### TASK REQUIREMENTS
Could you transcribe every entry below exactly, leaving out the pictures?

DATA IN THIS EXERCISE section start

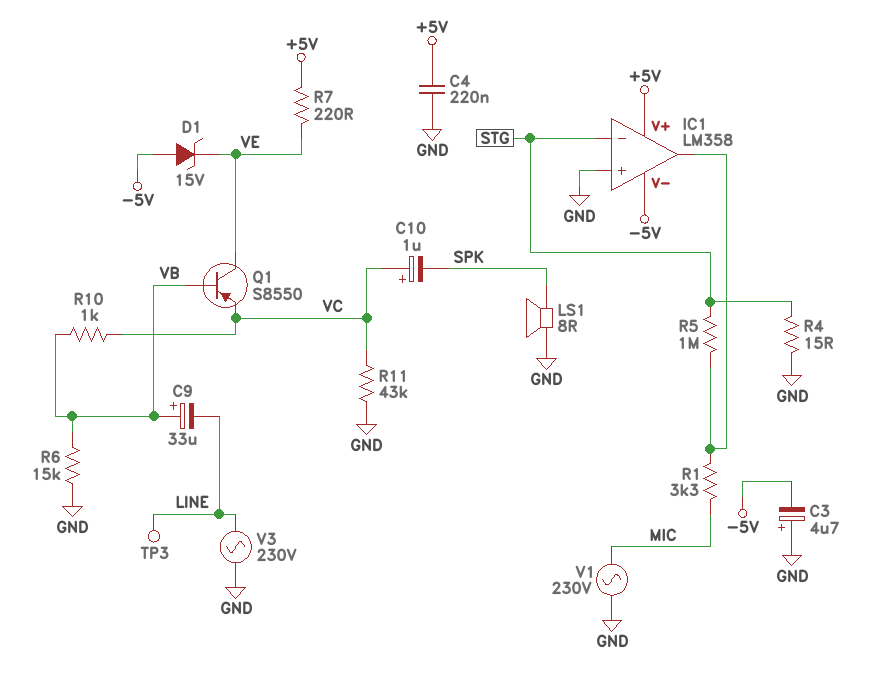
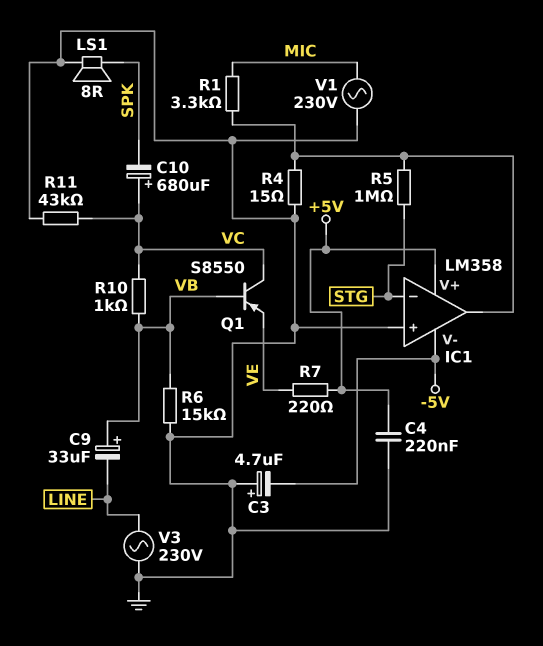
C10: 1uF (plus VC, minus SPK) -> 680uF (plus VC, minus SPK)
D1: zener 15V (A -5V, K VE) -> none
Q1: PNP S8550 (B VB, C VE, E VC) -> PNP S8550 (B VB, C VC, E VE)
R4: 15 (GND, STG) -> 15 (GND, IC1/out)
TP3: test point (LINE) -> none

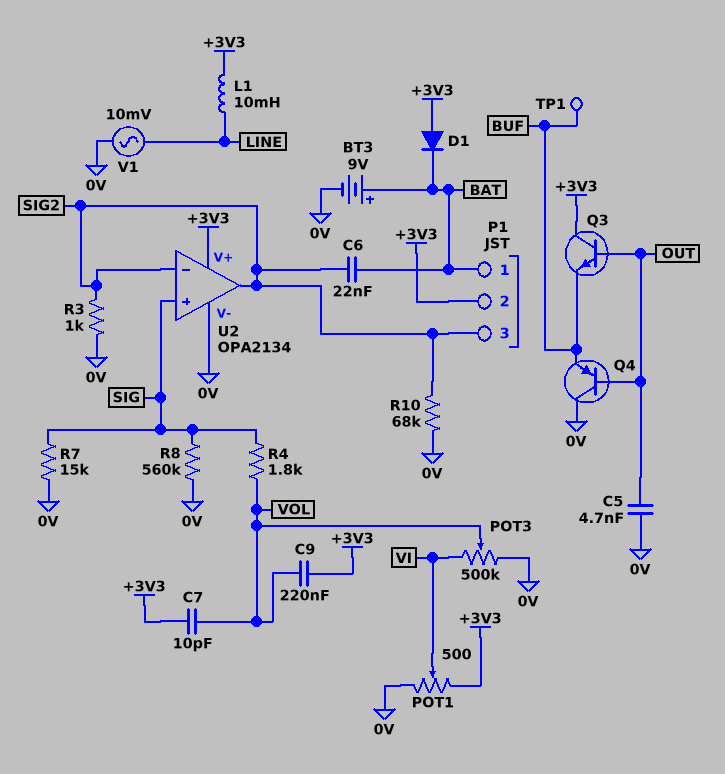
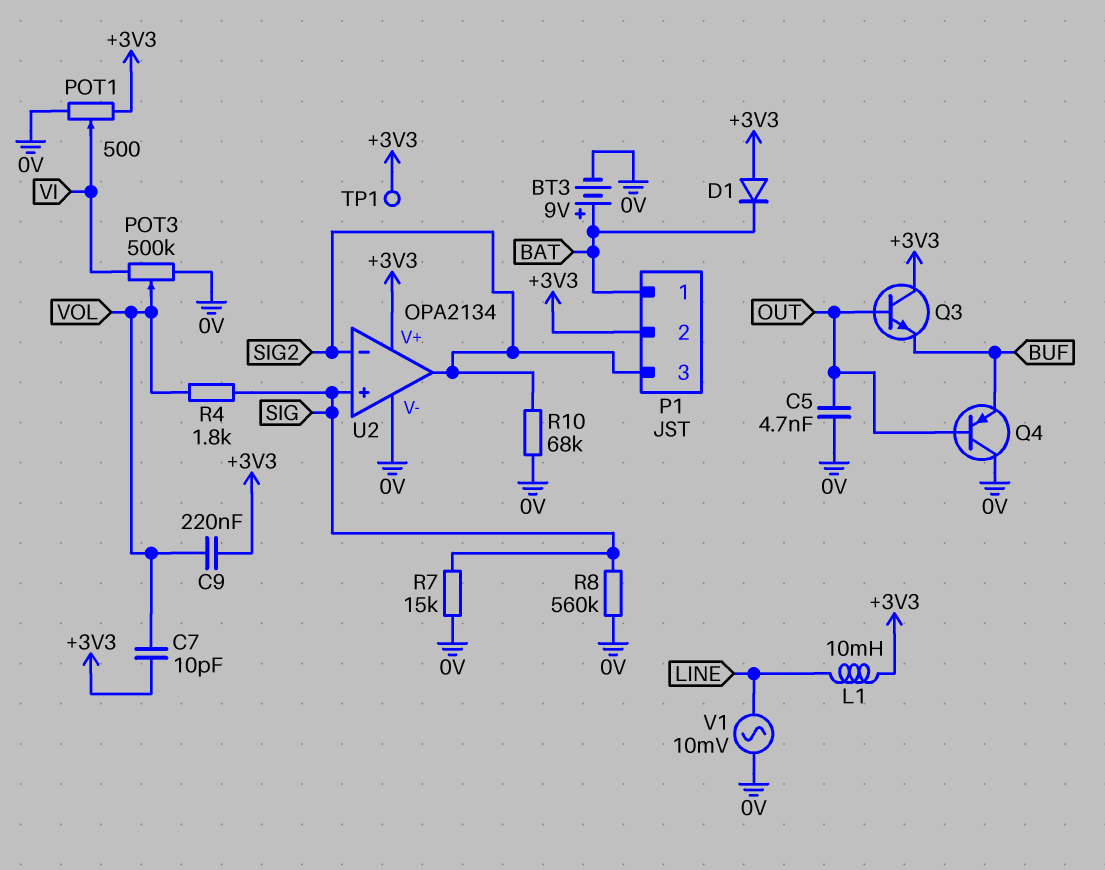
C6: 22nF (BAT, SIG2) -> none
R3: 1k (0V, SIG2) -> none
TP1: test point (BUF) -> test point (+3V3)

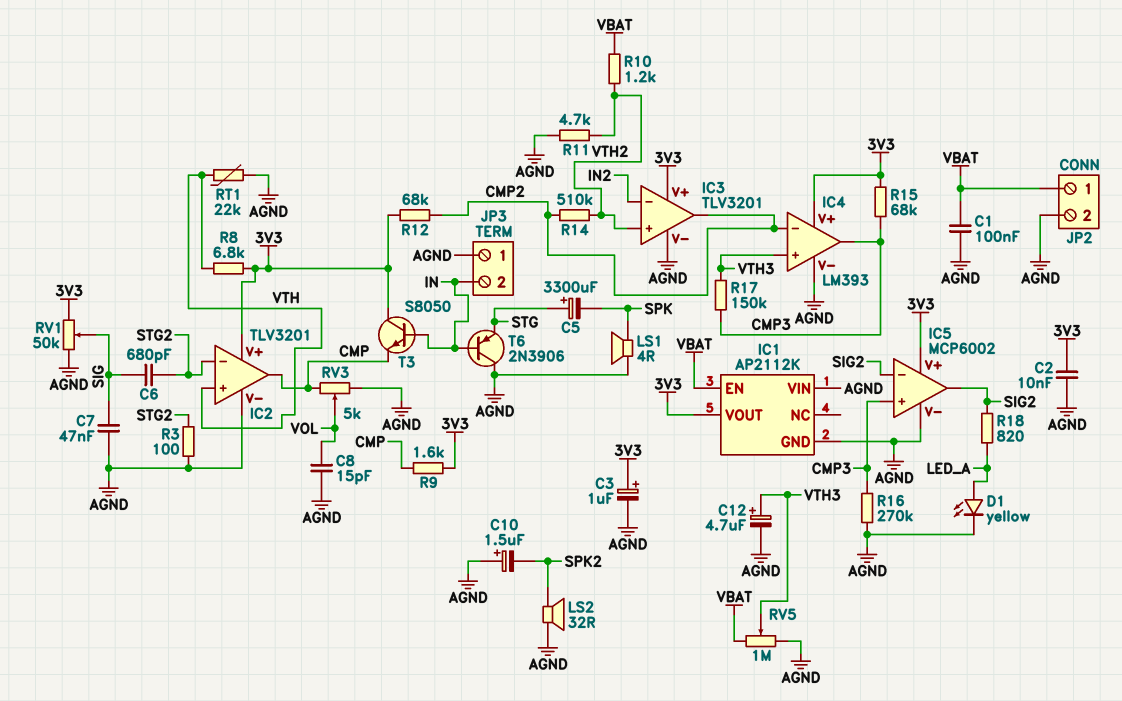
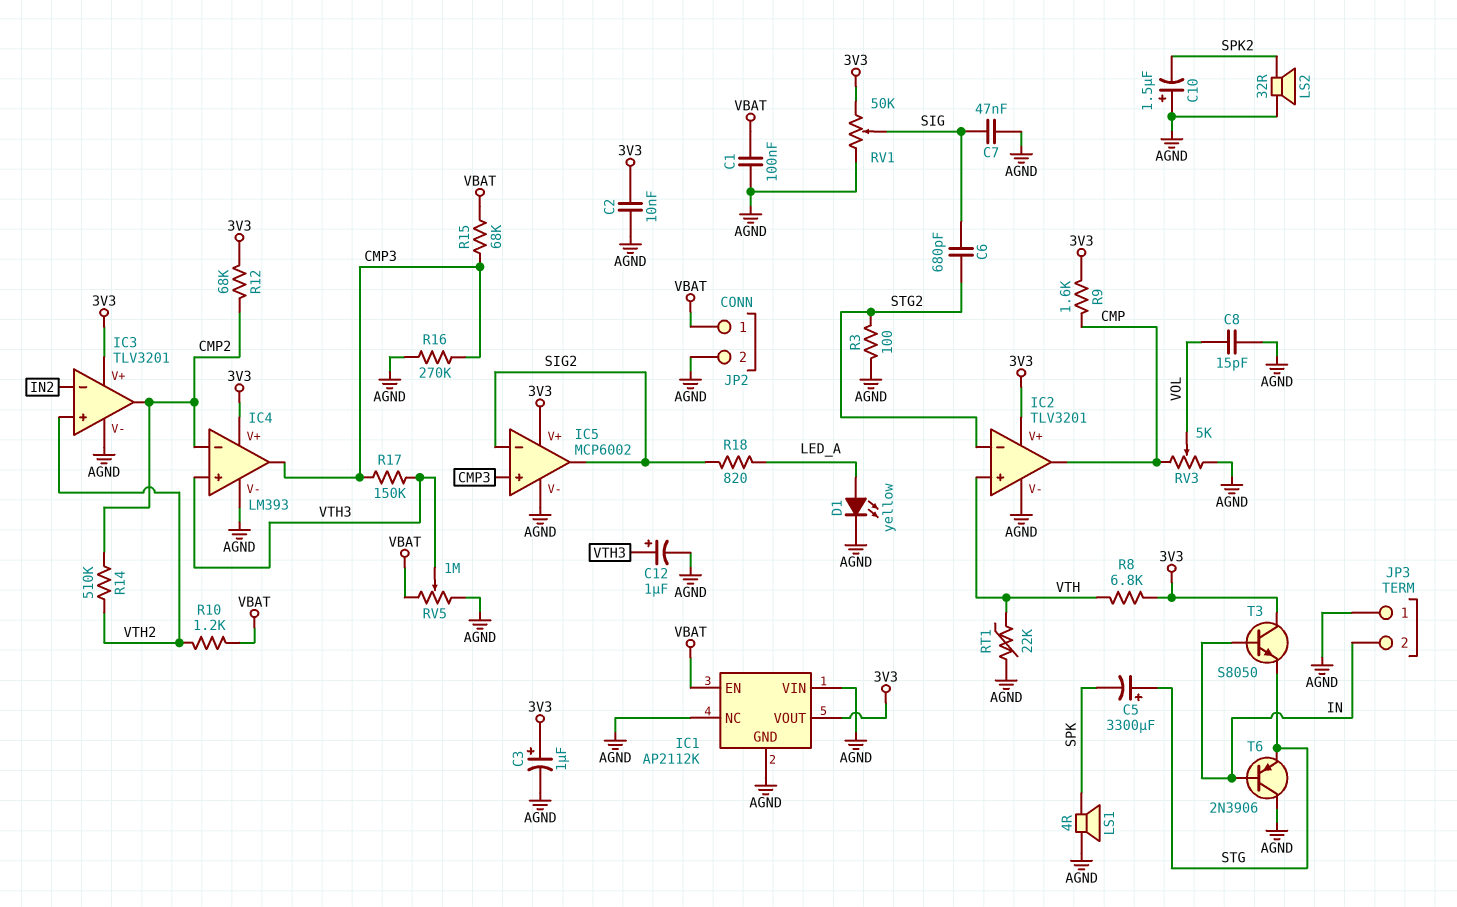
C12: 4.7uF (plus VTH3, minus AGND) -> 1uF (plus VTH3, minus AGND)
IC1 pin NC: none -> AGND
R11: 4.7k (AGND, VTH2) -> none
R15: 68k (3V3, CMP3) -> 68k (CMP3, VBAT)
T3: NPN S8050 (B IN, C 3V3, E CMP) -> NPN S8050 (B IN, C 3V3, E STG)

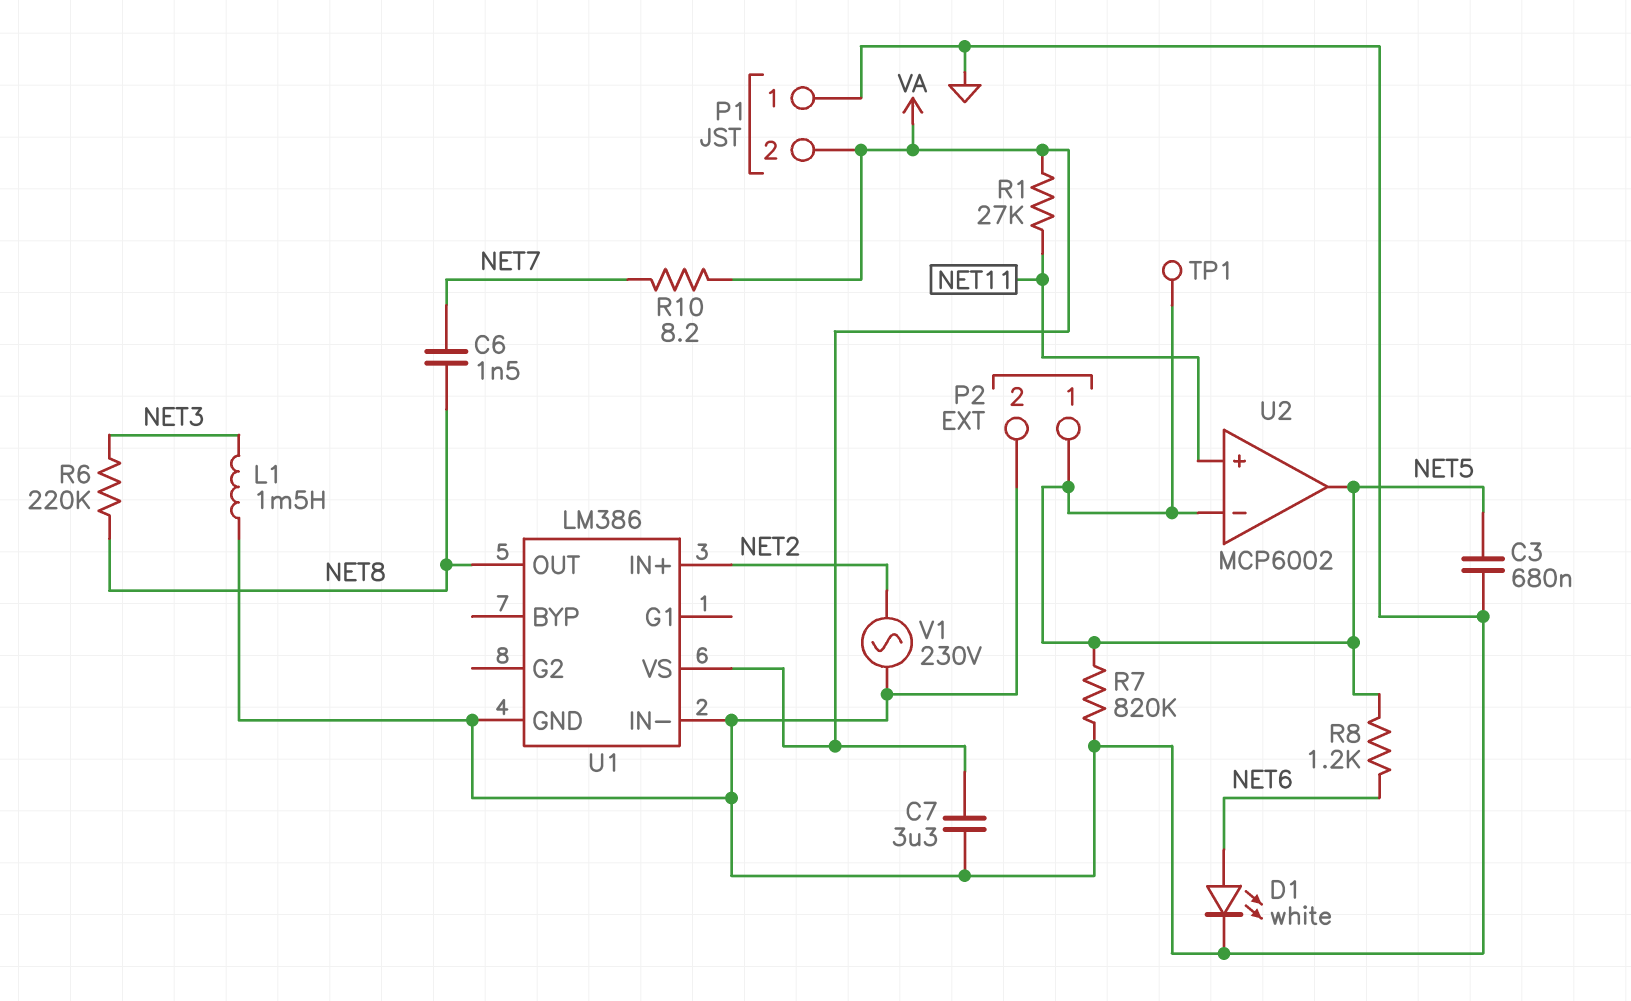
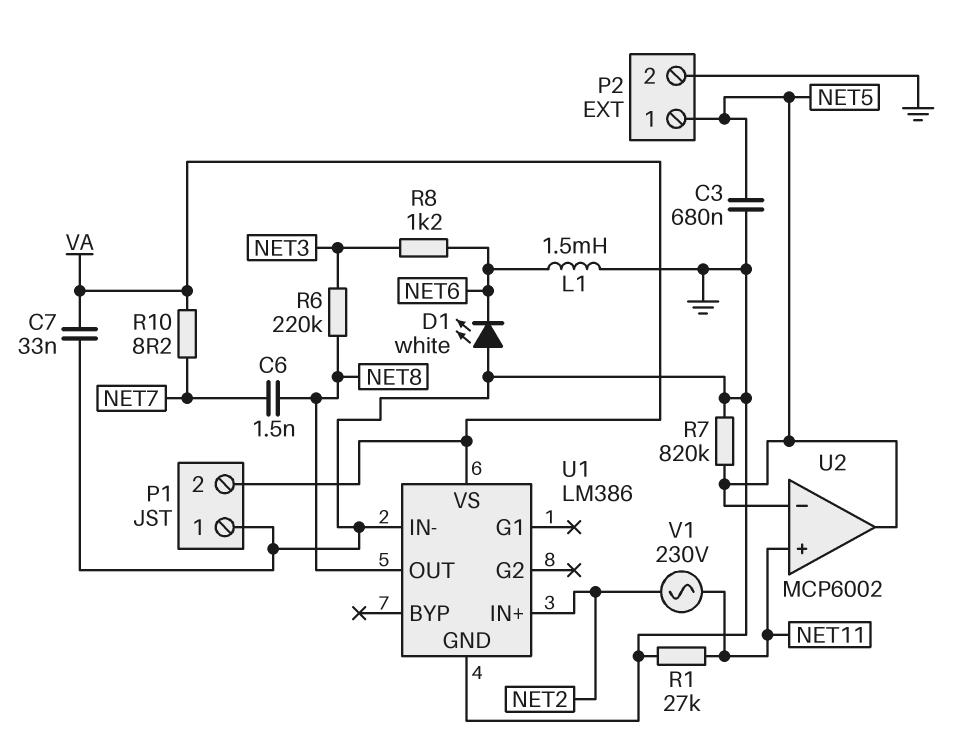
C7: 3.3uF (GND, VA) -> 33nF (GND, VA)
D1: LED white (A NET6, K GND) -> LED white (A GND, K NET6)
L1: 1.5mH (GND, NET3) -> 1.5mH (GND, NET6)
R1: 27k (NET11, VA) -> 27k (GND, NET11)
R8: 1.2k (NET5, NET6) -> 1.2k (NET3, NET6)
TP1: test point (NET5) -> none
V1: AC 230V (GND, NET2) -> AC 230V (NET2, NET11)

DATA IN THIS EXERCISE section end

### RESPONSE AREA
C10: 1uF (plus VC, minus SPK) -> 680uF (plus VC, minus SPK)
D1: zener 15V (A -5V, K VE) -> none
Q1: PNP S8550 (B VB, C VE, E VC) -> PNP S8550 (B VB, C VC, E VE)
R4: 15 (GND, STG) -> 15 (GND, IC1/out)
TP3: test point (LINE) -> none

C6: 22nF (BAT, SIG2) -> none
R3: 1k (0V, SIG2) -> none
TP1: test point (BUF) -> test point (+3V3)

C12: 4.7uF (plus VTH3, minus AGND) -> 1uF (plus VTH3, minus AGND)
IC1 pin NC: none -> AGND
R11: 4.7k (AGND, VTH2) -> none
R15: 68k (3V3, CMP3) -> 68k (CMP3, VBAT)
T3: NPN S8050 (B IN, C 3V3, E CMP) -> NPN S8050 (B IN, C 3V3, E STG)

C7: 3.3uF (GND, VA) -> 33nF (GND, VA)
D1: LED white (A NET6, K GND) -> LED white (A GND, K NET6)
L1: 1.5mH (GND, NET3) -> 1.5mH (GND, NET6)
R1: 27k (NET11, VA) -> 27k (GND, NET11)
R8: 1.2k (NET5, NET6) -> 1.2k (NET3, NET6)
TP1: test point (NET5) -> none
V1: AC 230V (GND, NET2) -> AC 230V (NET2, NET11)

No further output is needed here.